[Edit difference data]
##########

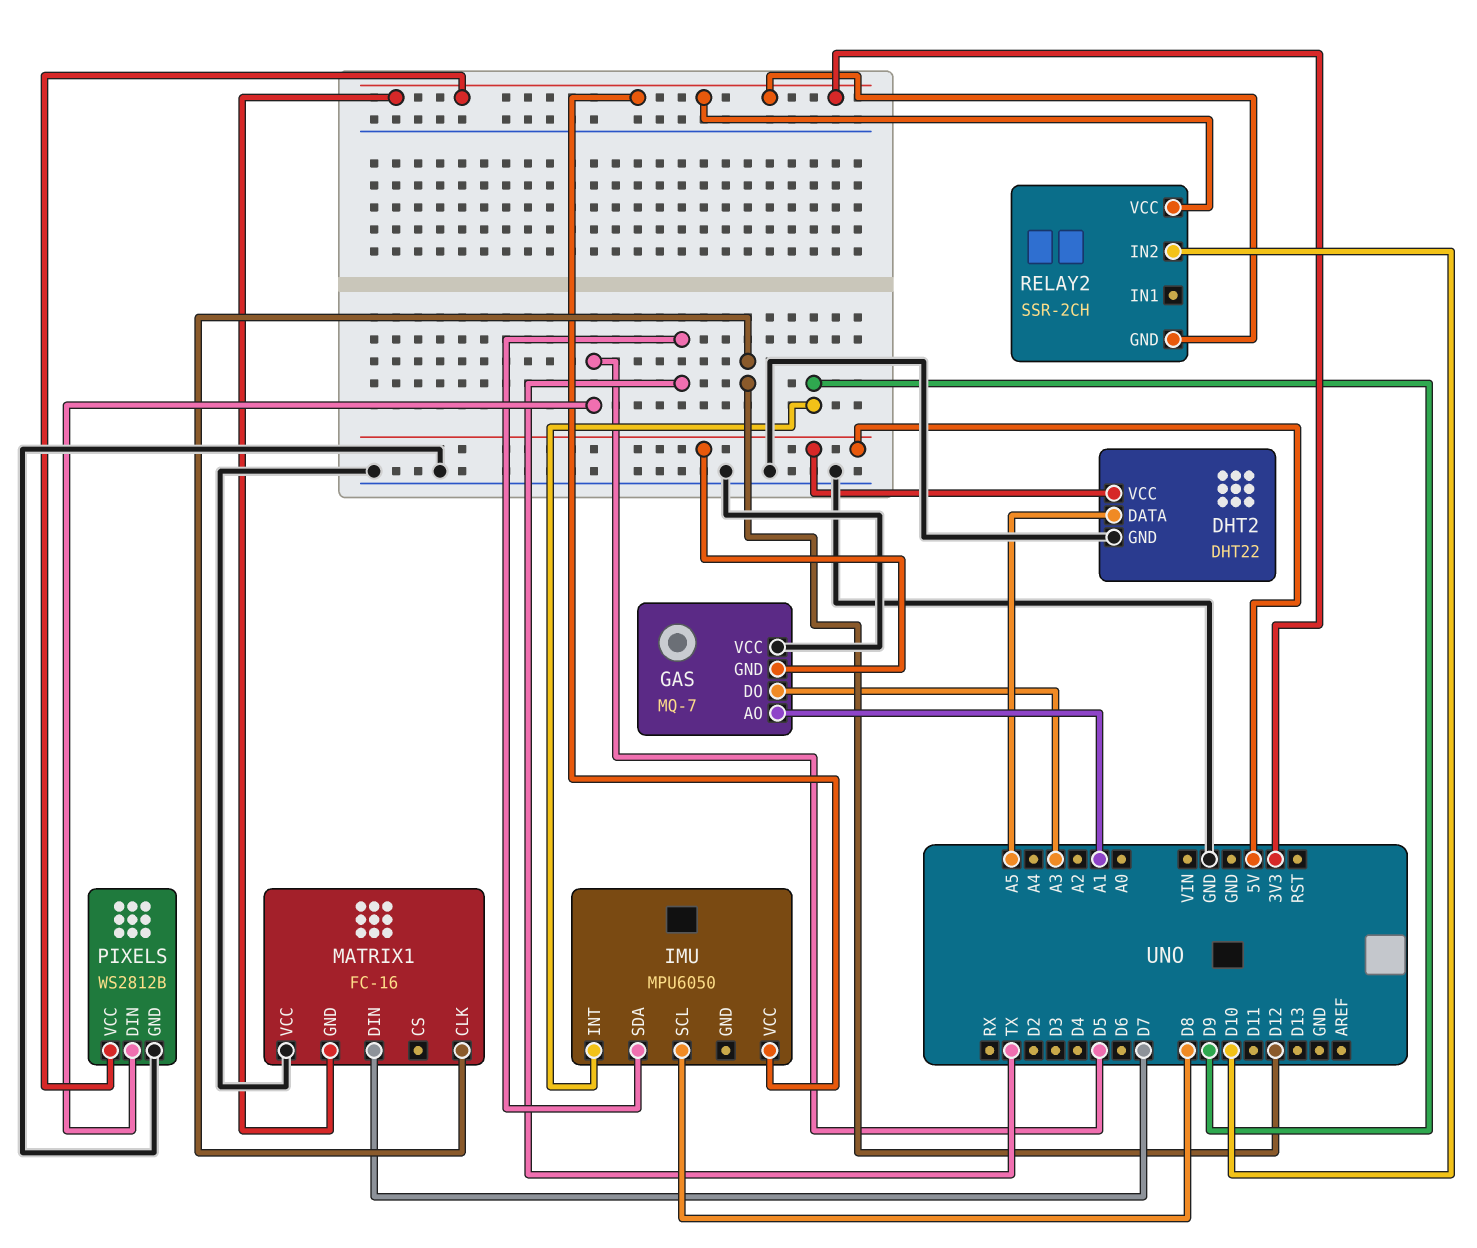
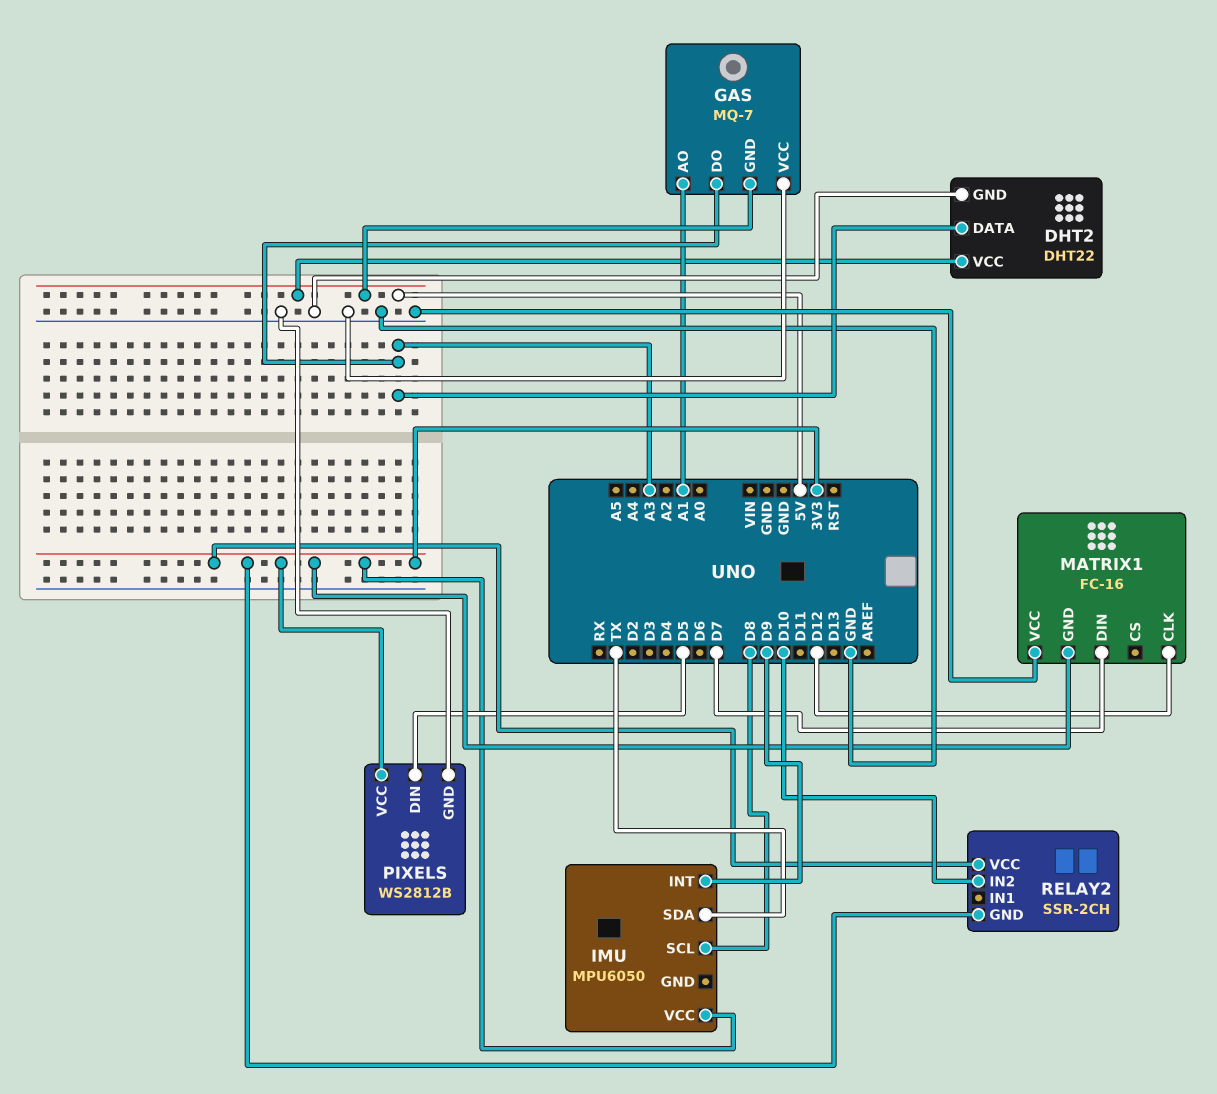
DHT2 pin DATA: A5 -> A3

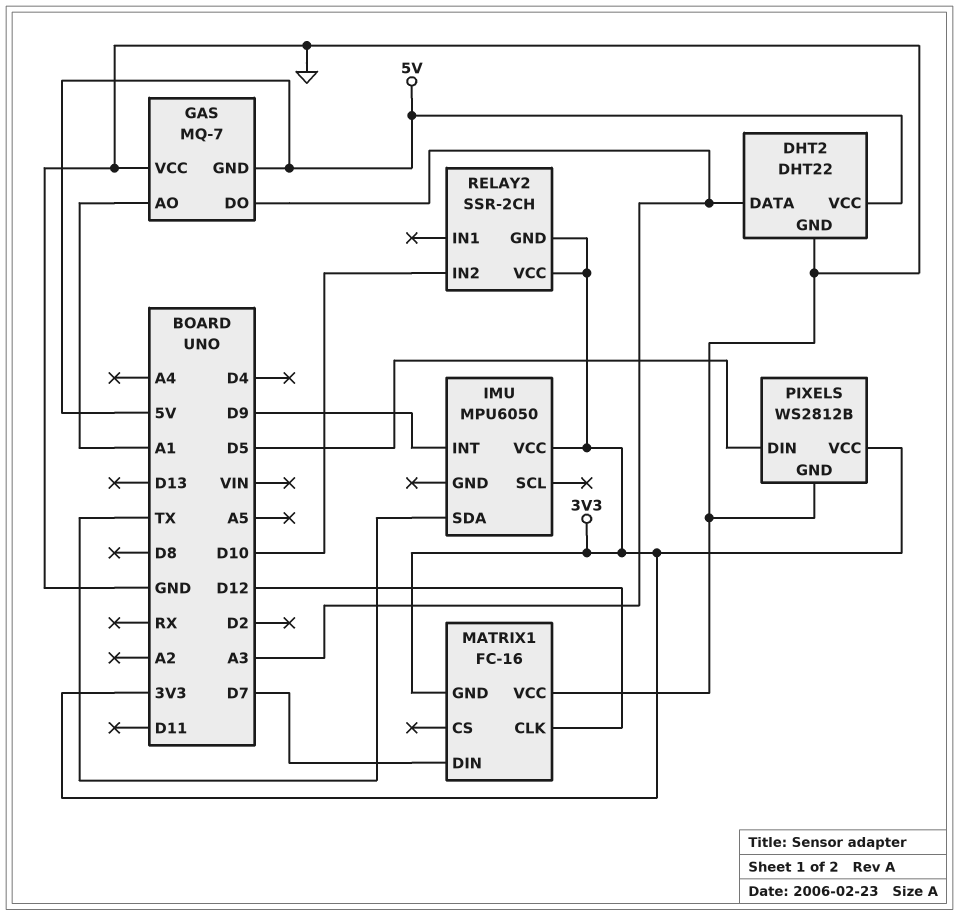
IMU pin SCL: D8 -> none

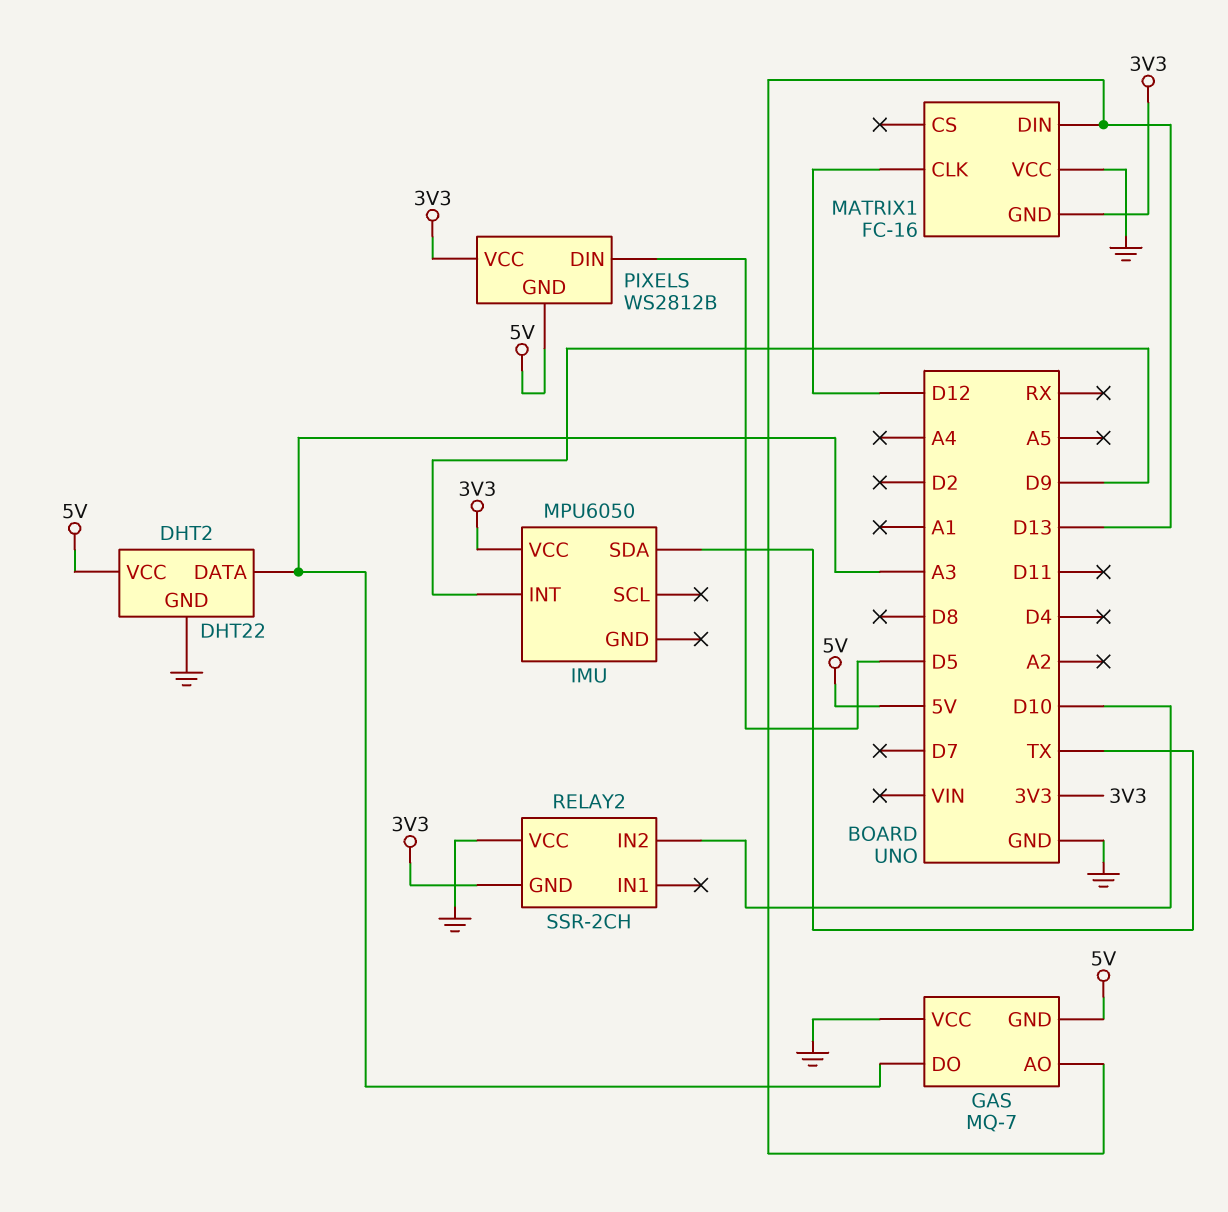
GAS pin AO: A1 -> D13
MATRIX1 pin DIN: D7 -> D13
PIXELS pin GND: GND -> 5V
RELAY2 pin VCC: 3V3 -> GND

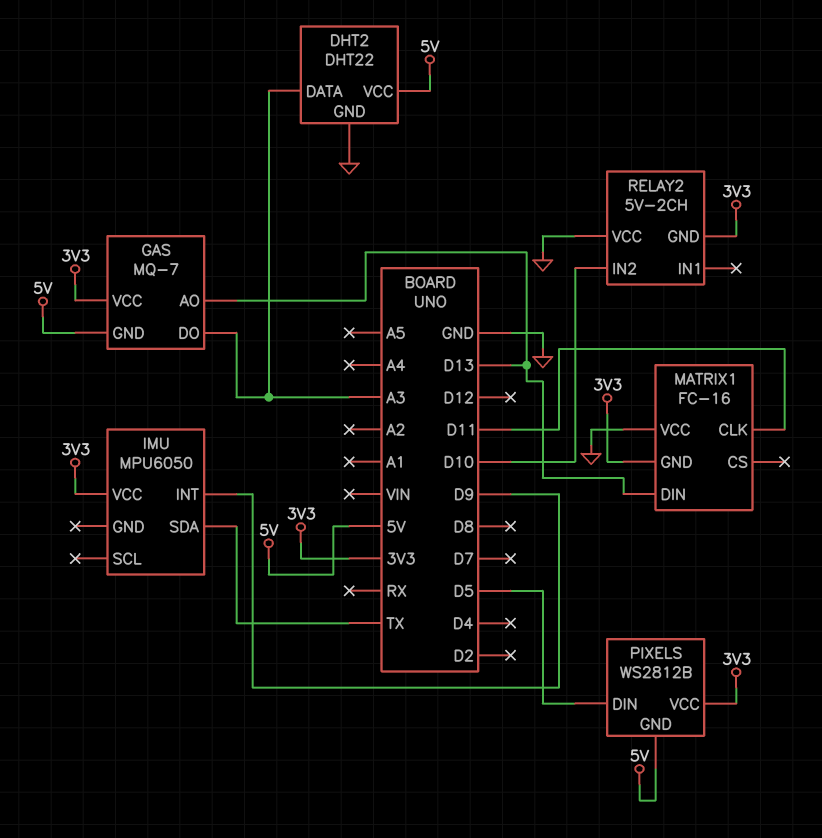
GAS pin VCC: GND -> 3V3
MATRIX1 pin CLK: D12 -> D11
RELAY2: SSR-2CH -> 5V-2CH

##########

## Task
Each line above should be set down exactly as written, with pictures excluded.

## Your response
DHT2 pin DATA: A5 -> A3

IMU pin SCL: D8 -> none

GAS pin AO: A1 -> D13
MATRIX1 pin DIN: D7 -> D13
PIXELS pin GND: GND -> 5V
RELAY2 pin VCC: 3V3 -> GND

GAS pin VCC: GND -> 3V3
MATRIX1 pin CLK: D12 -> D11
RELAY2: SSR-2CH -> 5V-2CH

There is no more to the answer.